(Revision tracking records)
========================

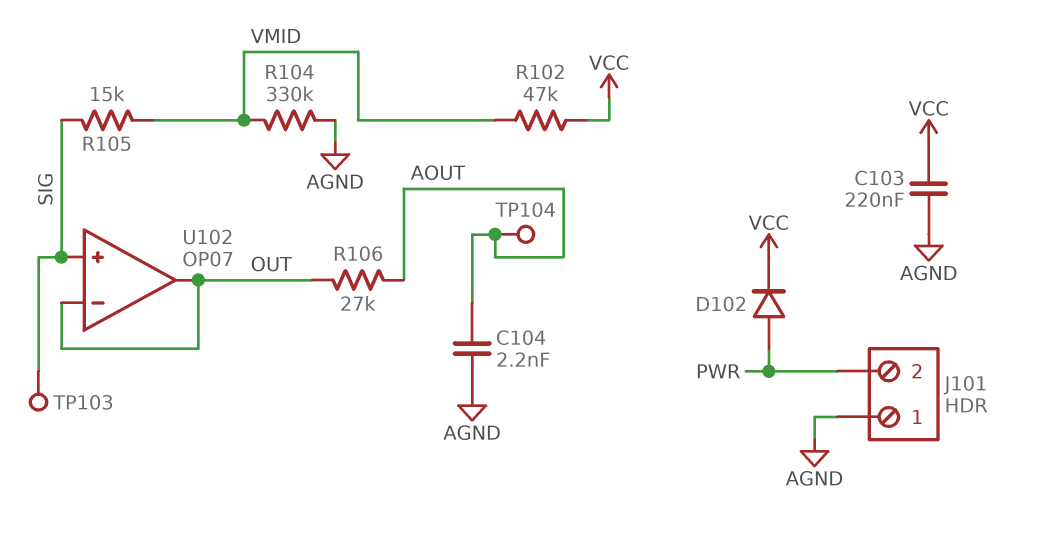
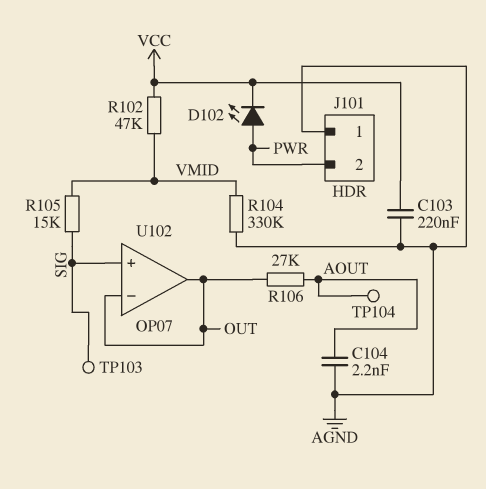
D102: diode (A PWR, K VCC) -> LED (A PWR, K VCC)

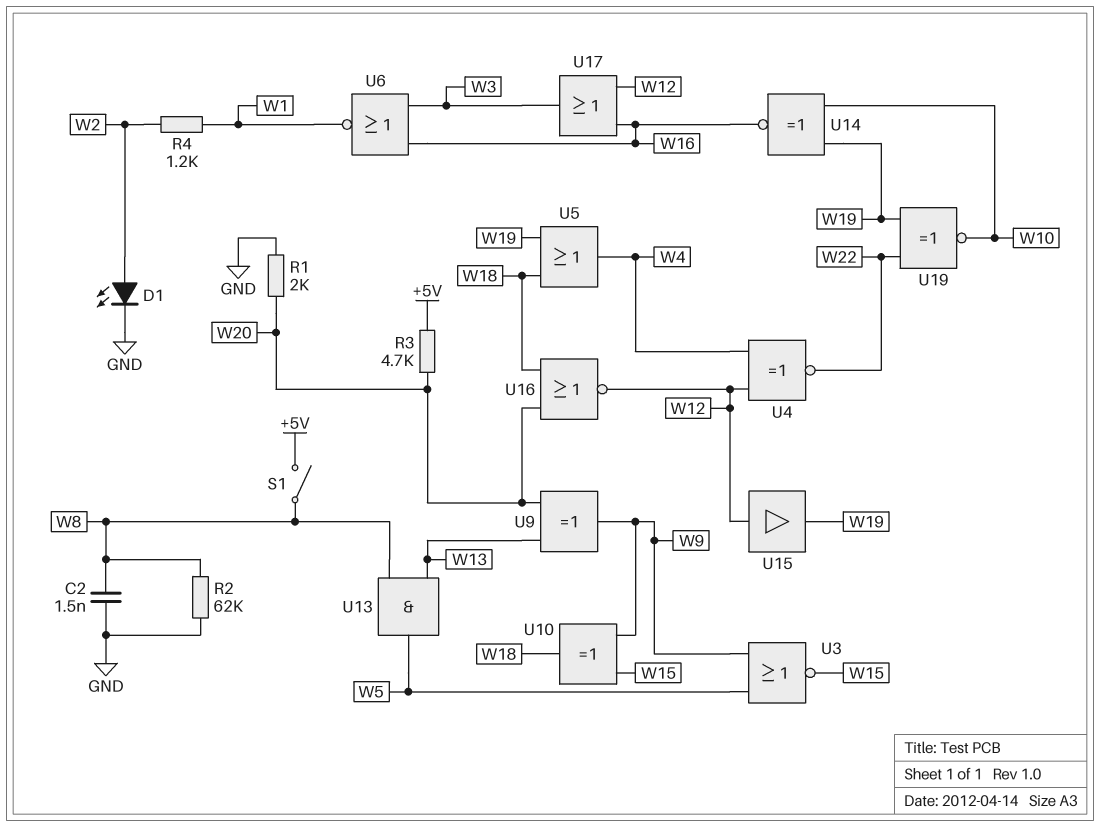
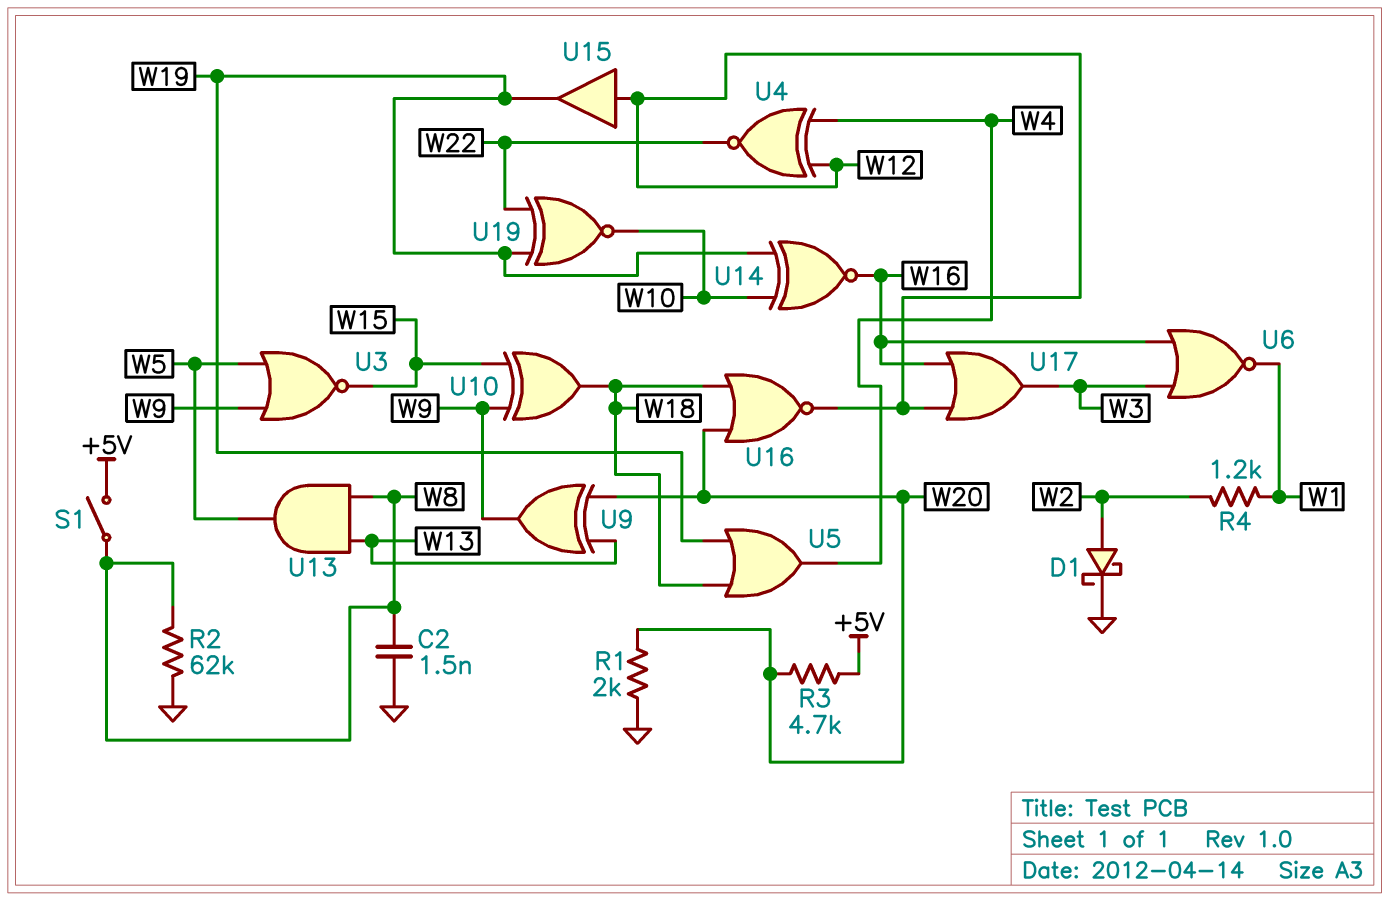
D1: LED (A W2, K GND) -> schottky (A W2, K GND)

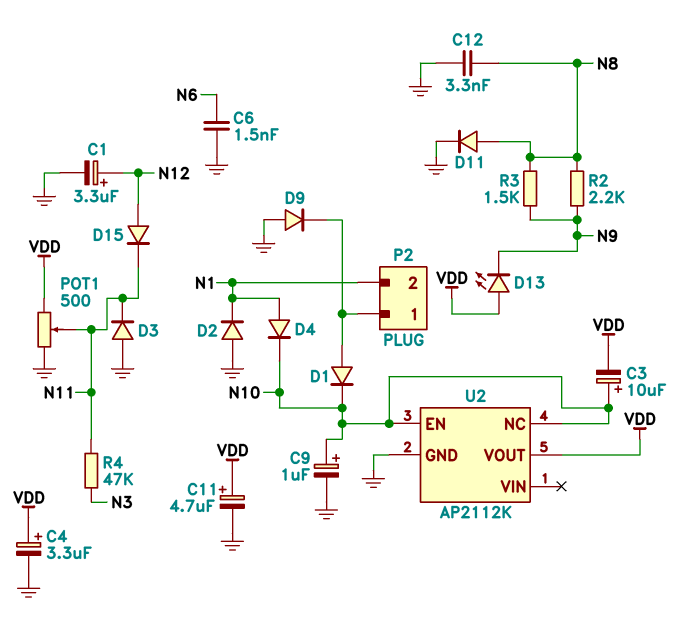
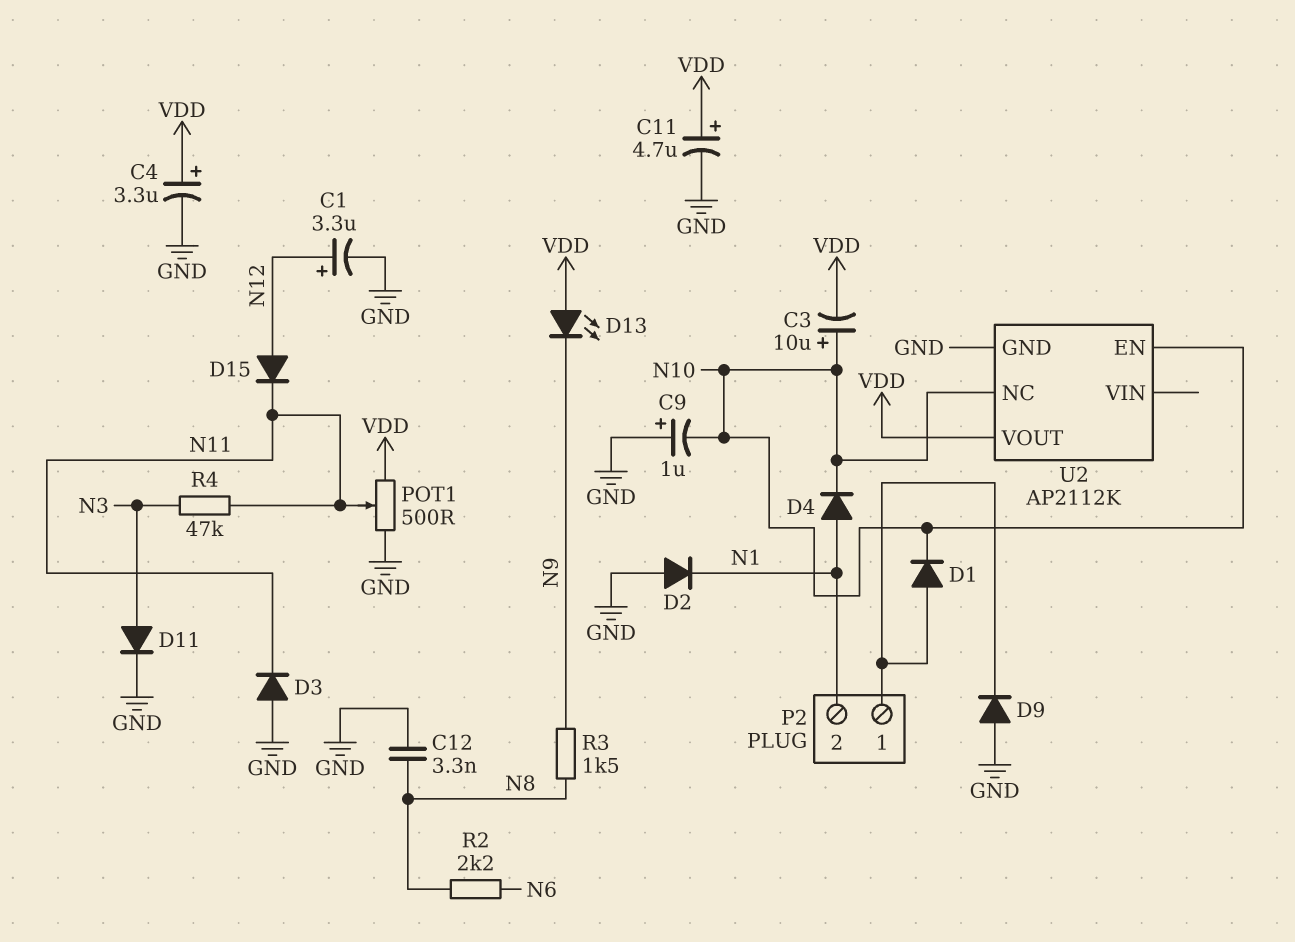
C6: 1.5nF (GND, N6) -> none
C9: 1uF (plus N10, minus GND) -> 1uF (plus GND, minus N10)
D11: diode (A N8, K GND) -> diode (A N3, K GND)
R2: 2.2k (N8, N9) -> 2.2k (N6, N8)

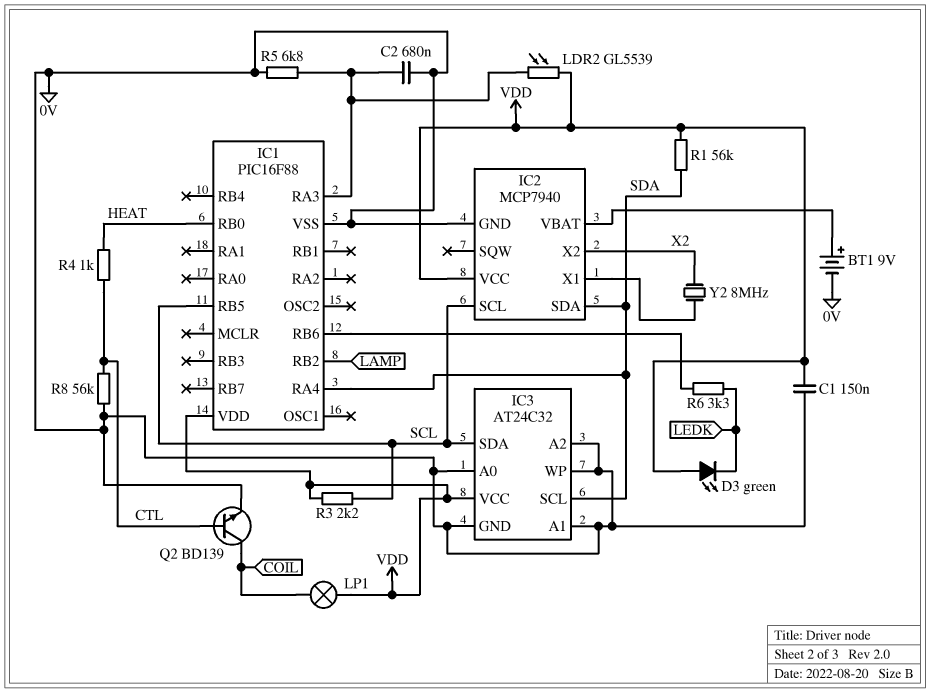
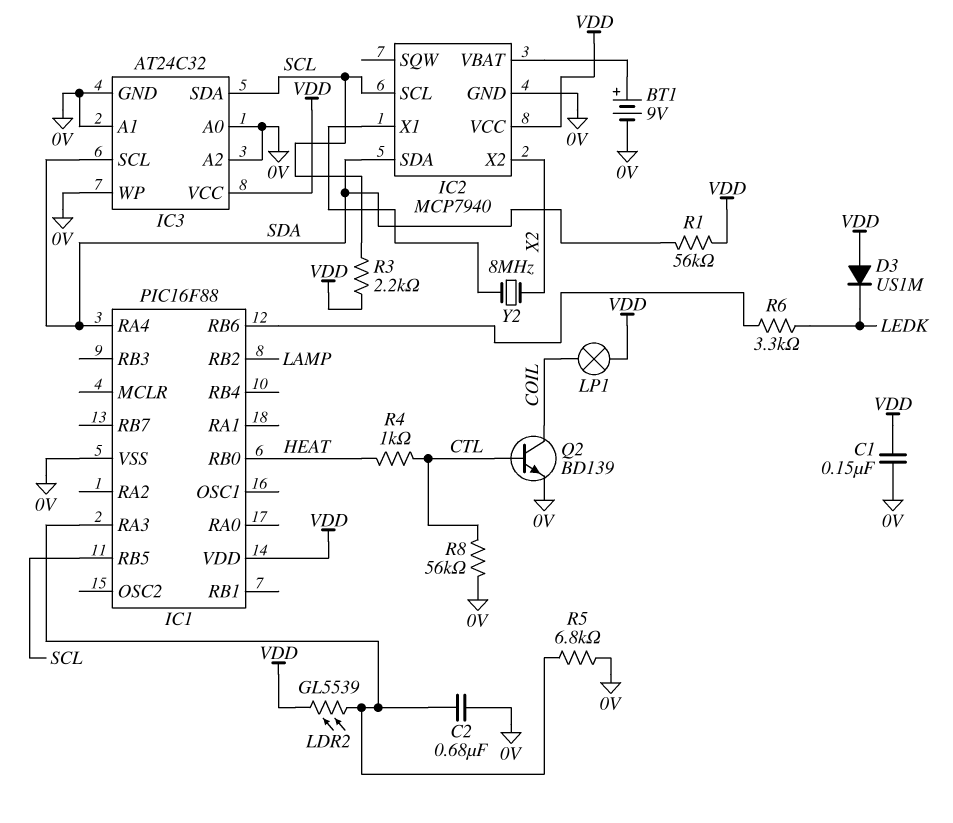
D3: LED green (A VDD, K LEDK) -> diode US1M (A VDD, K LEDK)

========================

### Task objective:
Exact copies of all the entries, without any pictures, are what the answer must contain.

### Answer to this exercise:
D102: diode (A PWR, K VCC) -> LED (A PWR, K VCC)

D1: LED (A W2, K GND) -> schottky (A W2, K GND)

C6: 1.5nF (GND, N6) -> none
C9: 1uF (plus N10, minus GND) -> 1uF (plus GND, minus N10)
D11: diode (A N8, K GND) -> diode (A N3, K GND)
R2: 2.2k (N8, N9) -> 2.2k (N6, N8)

D3: LED green (A VDD, K LEDK) -> diode US1M (A VDD, K LEDK)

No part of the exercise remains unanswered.